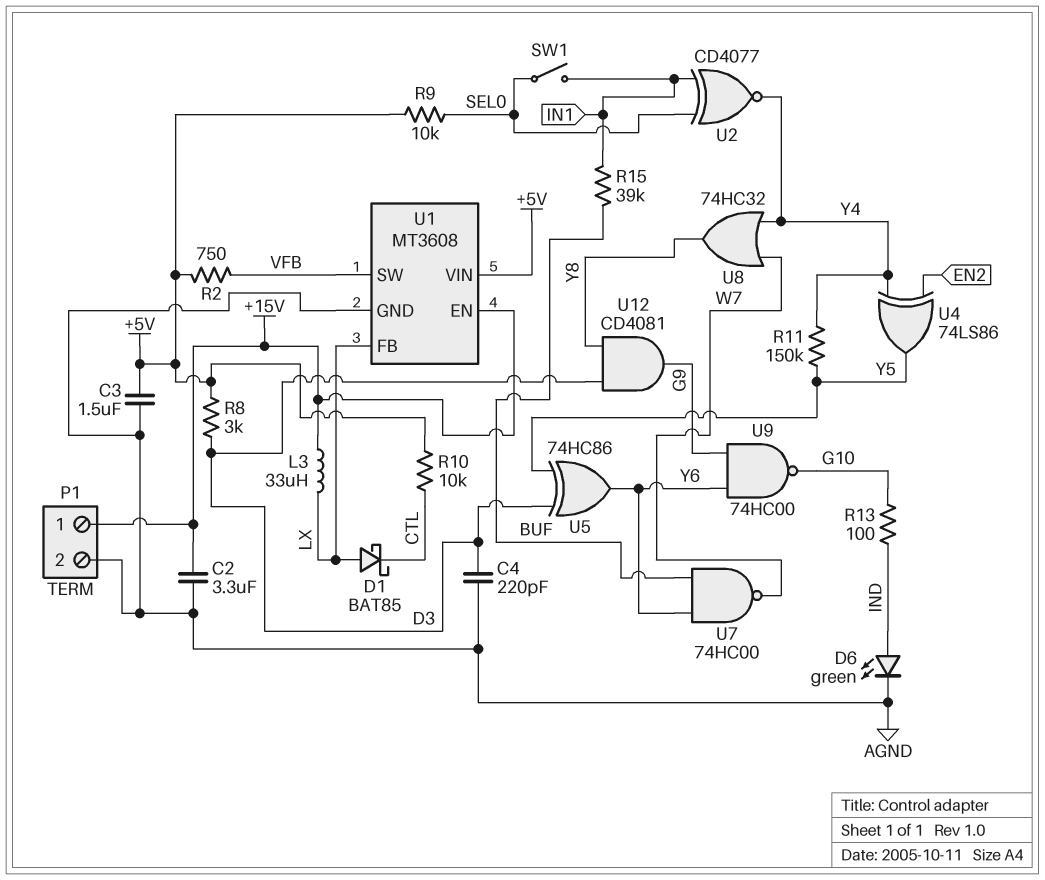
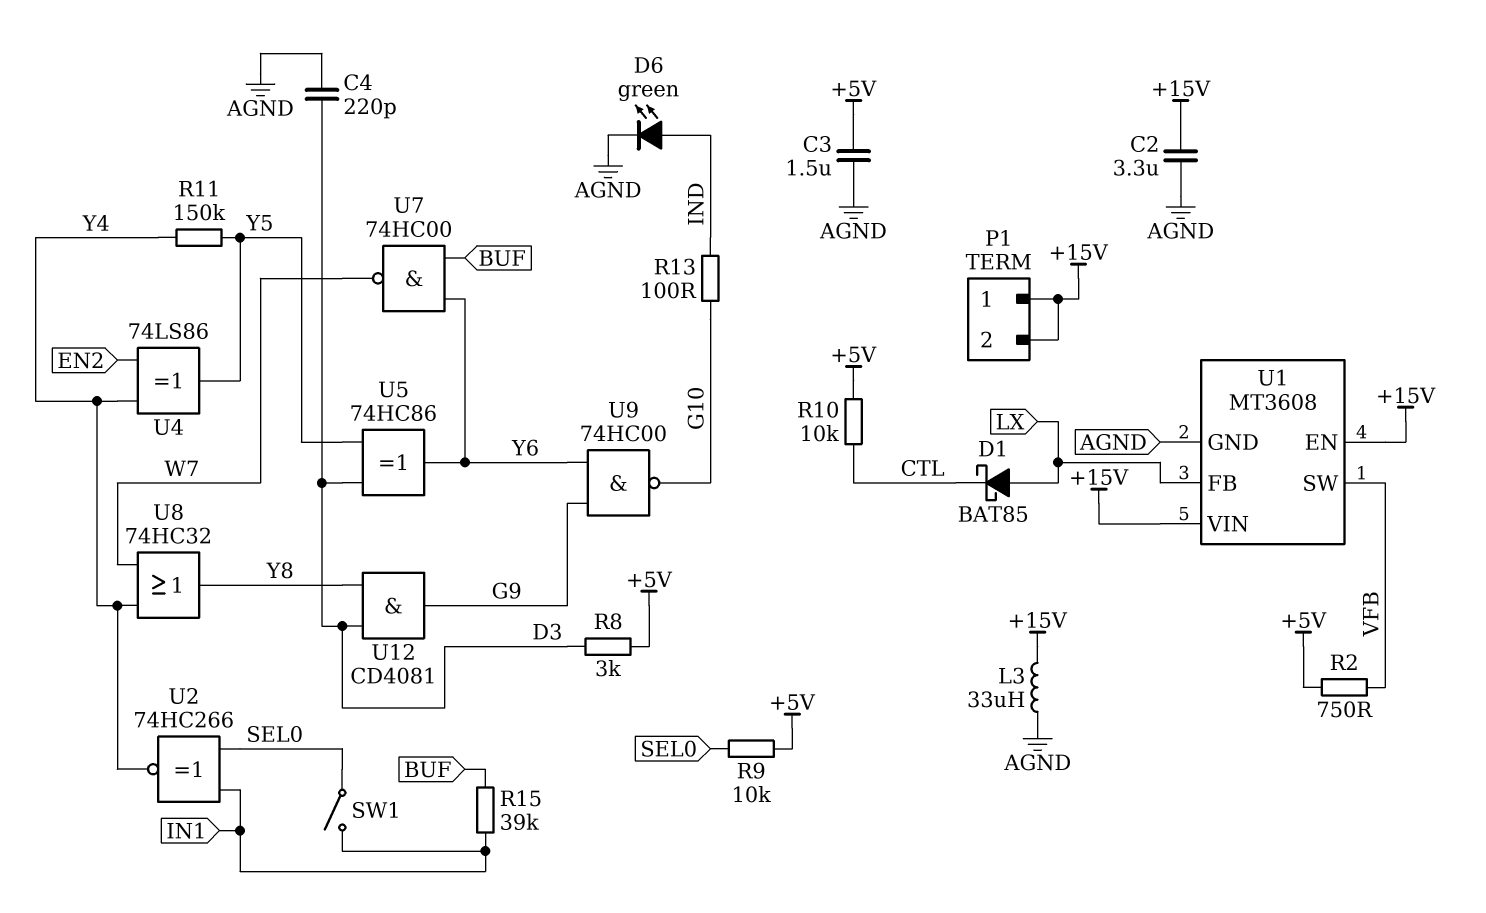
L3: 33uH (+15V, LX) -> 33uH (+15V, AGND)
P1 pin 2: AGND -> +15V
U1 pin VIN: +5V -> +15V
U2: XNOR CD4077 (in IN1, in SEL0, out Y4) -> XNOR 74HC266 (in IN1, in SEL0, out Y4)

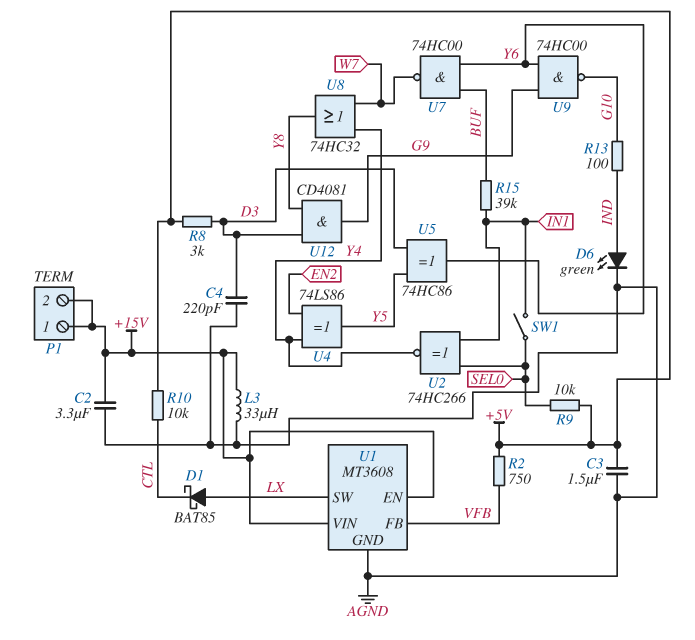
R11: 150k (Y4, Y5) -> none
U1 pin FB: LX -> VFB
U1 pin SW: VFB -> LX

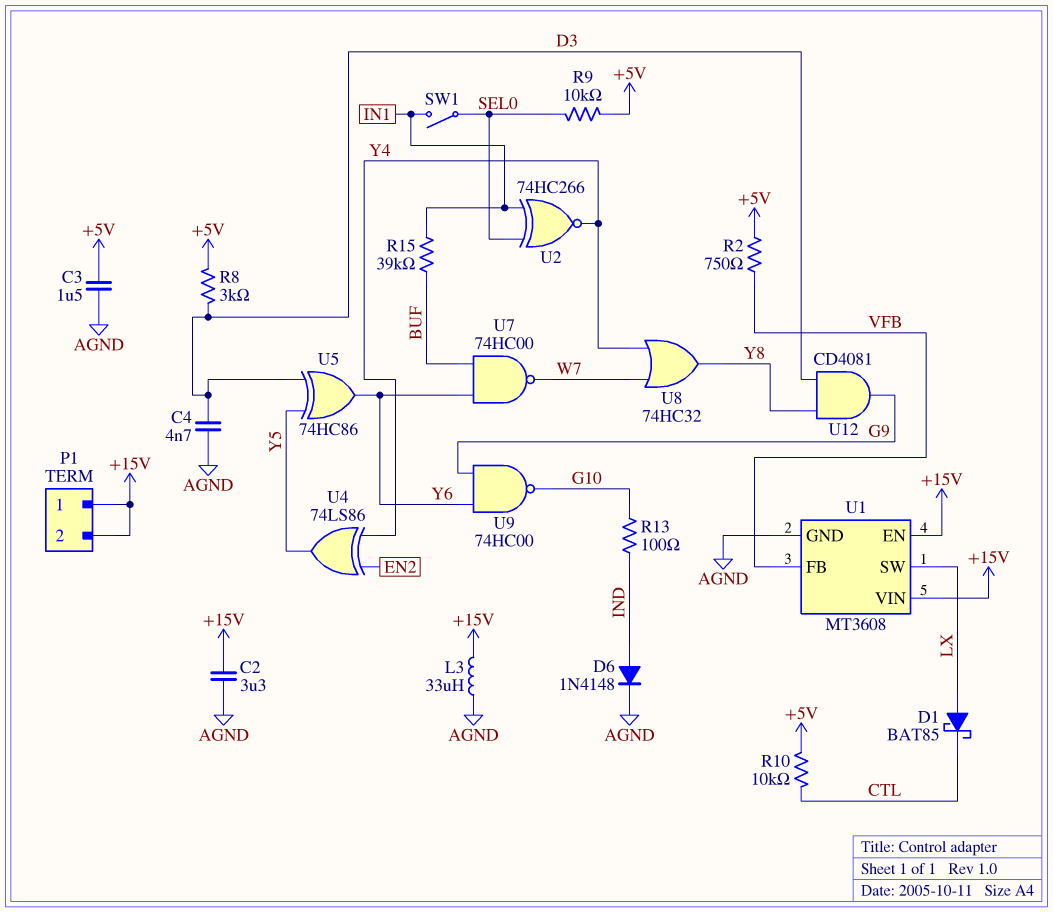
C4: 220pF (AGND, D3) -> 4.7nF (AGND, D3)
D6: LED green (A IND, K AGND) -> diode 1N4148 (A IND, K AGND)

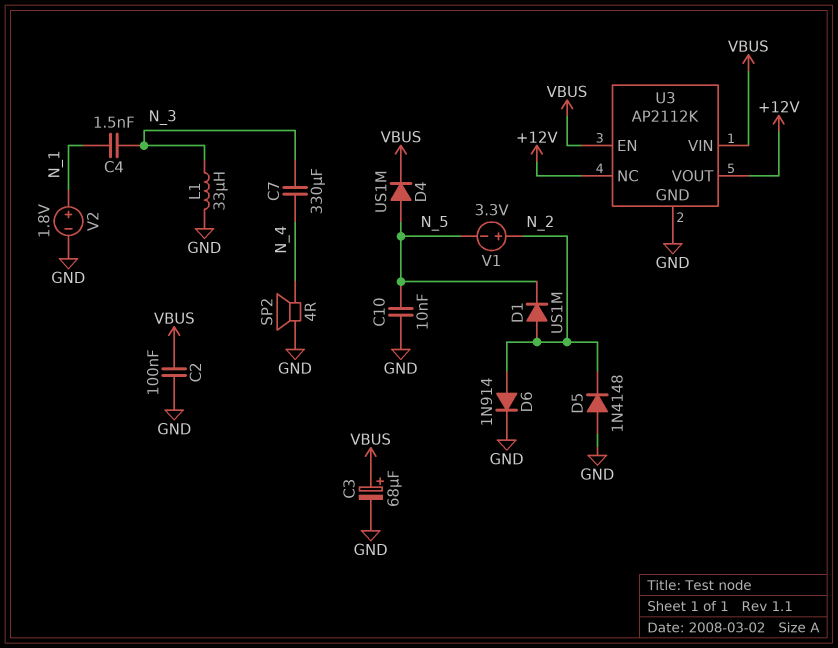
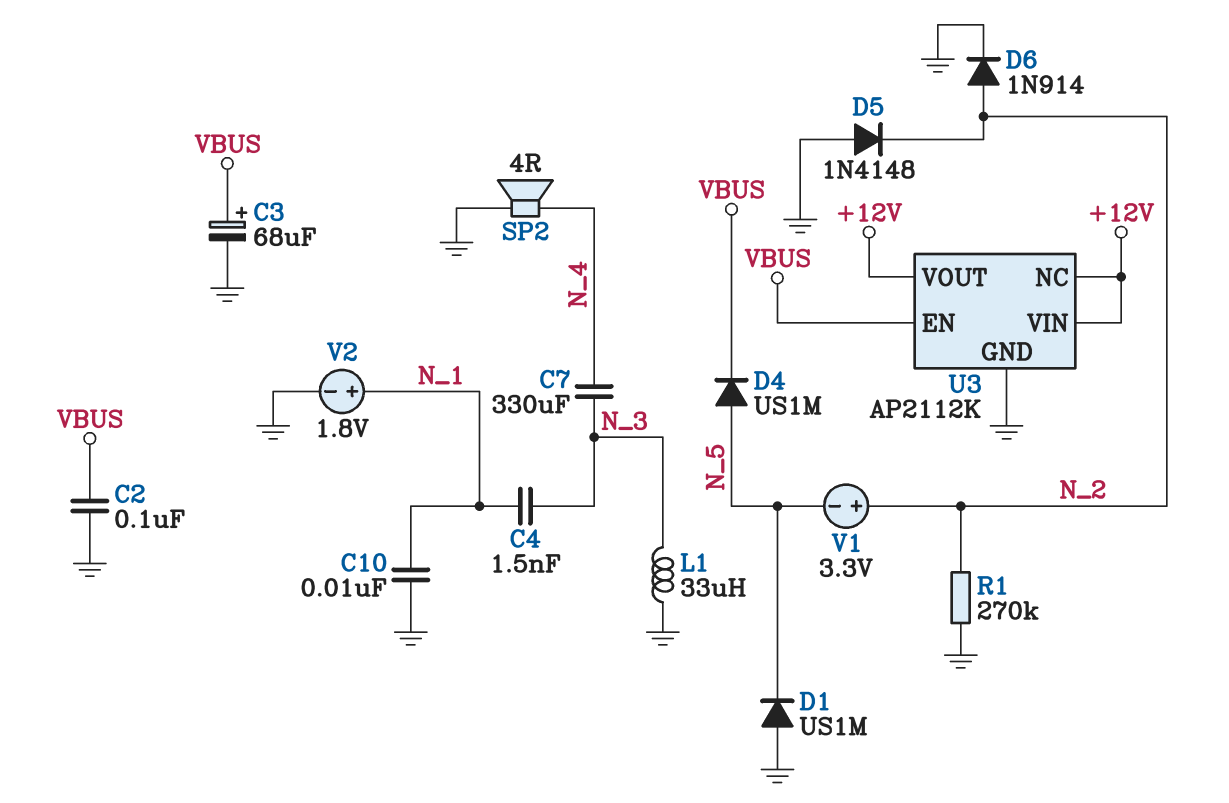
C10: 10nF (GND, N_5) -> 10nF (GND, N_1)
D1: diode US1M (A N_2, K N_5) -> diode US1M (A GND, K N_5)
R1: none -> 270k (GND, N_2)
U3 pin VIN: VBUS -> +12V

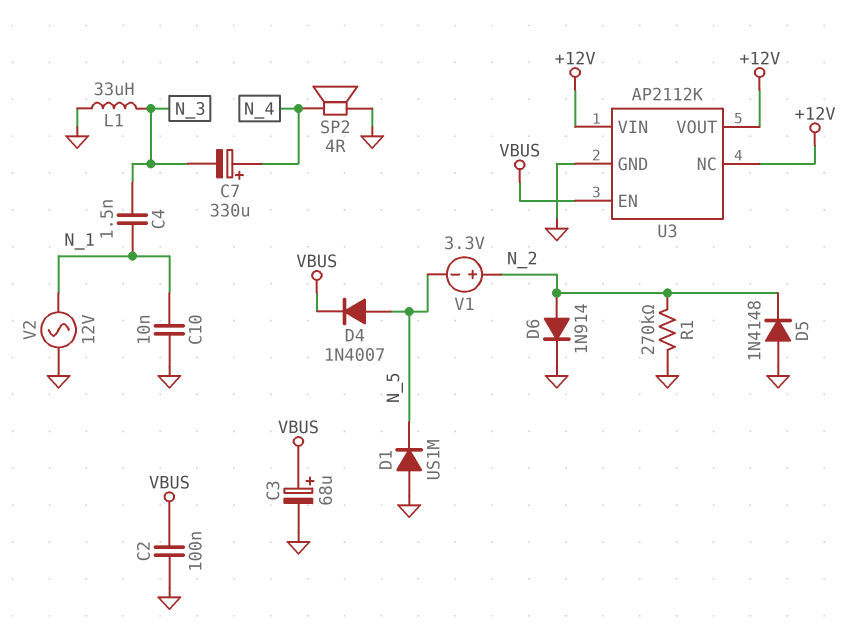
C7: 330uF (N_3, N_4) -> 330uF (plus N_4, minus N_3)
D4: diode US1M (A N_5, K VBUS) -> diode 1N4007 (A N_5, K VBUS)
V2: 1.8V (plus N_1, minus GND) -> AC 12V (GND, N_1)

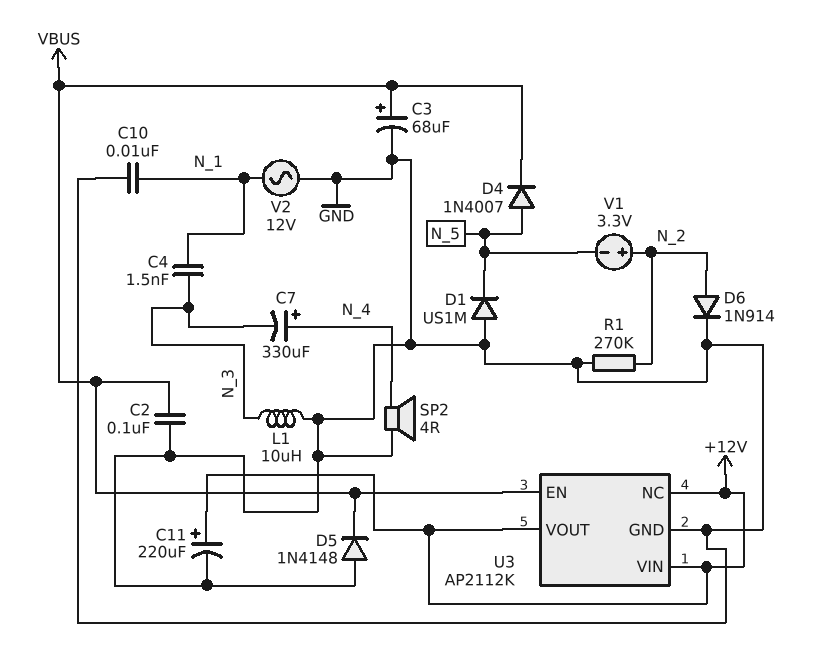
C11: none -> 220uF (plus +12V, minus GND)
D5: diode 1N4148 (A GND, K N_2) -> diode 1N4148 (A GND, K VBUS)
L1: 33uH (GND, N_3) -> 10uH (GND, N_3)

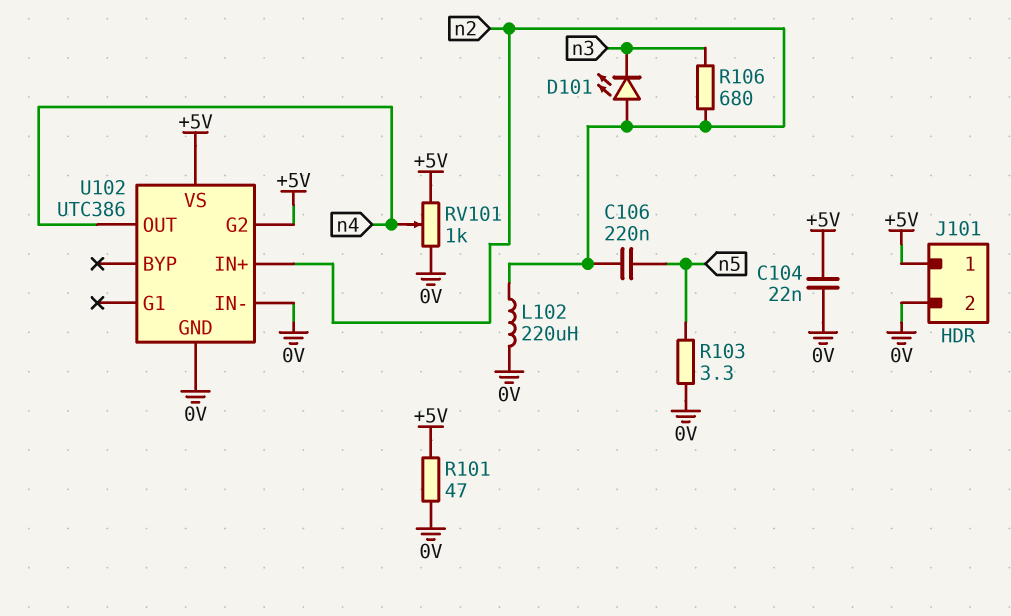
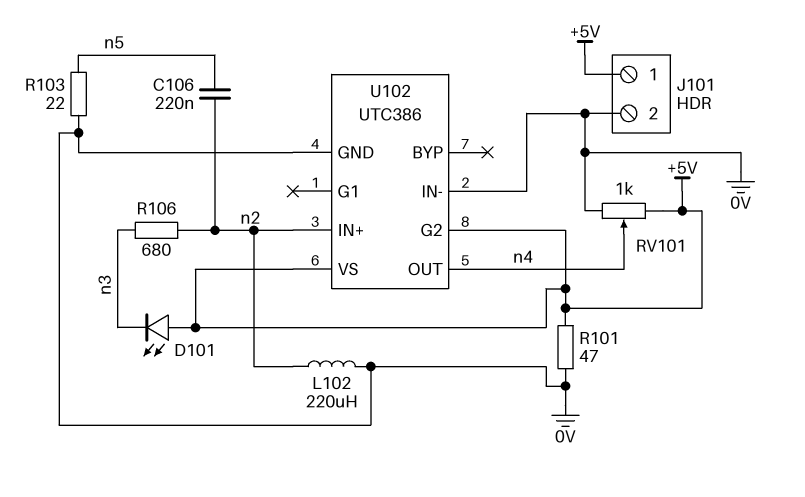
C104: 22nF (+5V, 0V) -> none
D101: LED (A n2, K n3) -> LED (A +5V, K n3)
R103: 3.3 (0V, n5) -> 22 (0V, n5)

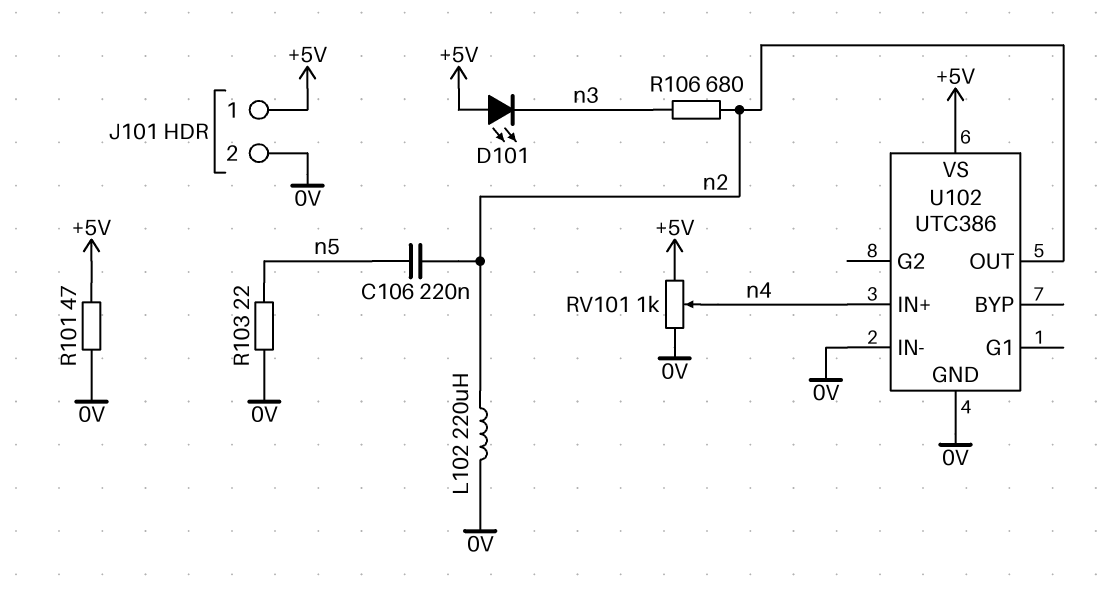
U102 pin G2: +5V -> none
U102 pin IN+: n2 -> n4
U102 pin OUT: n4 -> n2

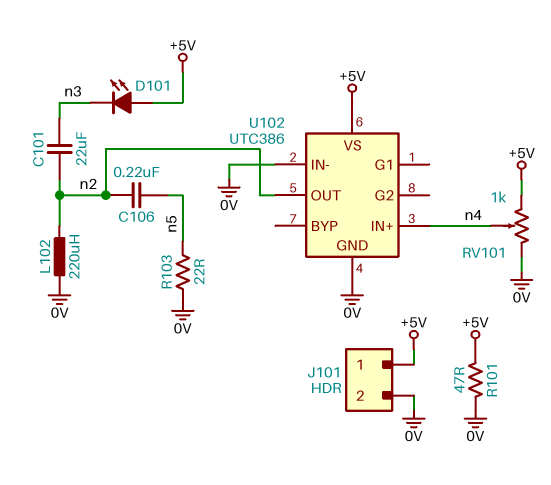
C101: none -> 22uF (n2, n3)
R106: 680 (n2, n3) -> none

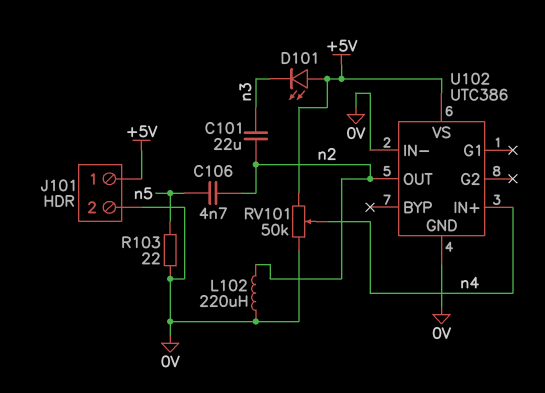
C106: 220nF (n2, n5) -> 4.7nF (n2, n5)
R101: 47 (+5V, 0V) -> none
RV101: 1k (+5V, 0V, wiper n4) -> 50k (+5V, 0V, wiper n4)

—————

YOUR ASSIGNMENT
Transcribe the entries above verbatim, omitting their pictures.

YOUR SOLUTION
L3: 33uH (+15V, LX) -> 33uH (+15V, AGND)
P1 pin 2: AGND -> +15V
U1 pin VIN: +5V -> +15V
U2: XNOR CD4077 (in IN1, in SEL0, out Y4) -> XNOR 74HC266 (in IN1, in SEL0, out Y4)

R11: 150k (Y4, Y5) -> none
U1 pin FB: LX -> VFB
U1 pin SW: VFB -> LX

C4: 220pF (AGND, D3) -> 4.7nF (AGND, D3)
D6: LED green (A IND, K AGND) -> diode 1N4148 (A IND, K AGND)

C10: 10nF (GND, N_5) -> 10nF (GND, N_1)
D1: diode US1M (A N_2, K N_5) -> diode US1M (A GND, K N_5)
R1: none -> 270k (GND, N_2)
U3 pin VIN: VBUS -> +12V

C7: 330uF (N_3, N_4) -> 330uF (plus N_4, minus N_3)
D4: diode US1M (A N_5, K VBUS) -> diode 1N4007 (A N_5, K VBUS)
V2: 1.8V (plus N_1, minus GND) -> AC 12V (GND, N_1)

C11: none -> 220uF (plus +12V, minus GND)
D5: diode 1N4148 (A GND, K N_2) -> diode 1N4148 (A GND, K VBUS)
L1: 33uH (GND, N_3) -> 10uH (GND, N_3)

C104: 22nF (+5V, 0V) -> none
D101: LED (A n2, K n3) -> LED (A +5V, K n3)
R103: 3.3 (0V, n5) -> 22 (0V, n5)

U102 pin G2: +5V -> none
U102 pin IN+: n2 -> n4
U102 pin OUT: n4 -> n2

C101: none -> 22uF (n2, n3)
R106: 680 (n2, n3) -> none

C106: 220nF (n2, n5) -> 4.7nF (n2, n5)
R101: 47 (+5V, 0V) -> none
RV101: 1k (+5V, 0V, wiper n4) -> 50k (+5V, 0V, wiper n4)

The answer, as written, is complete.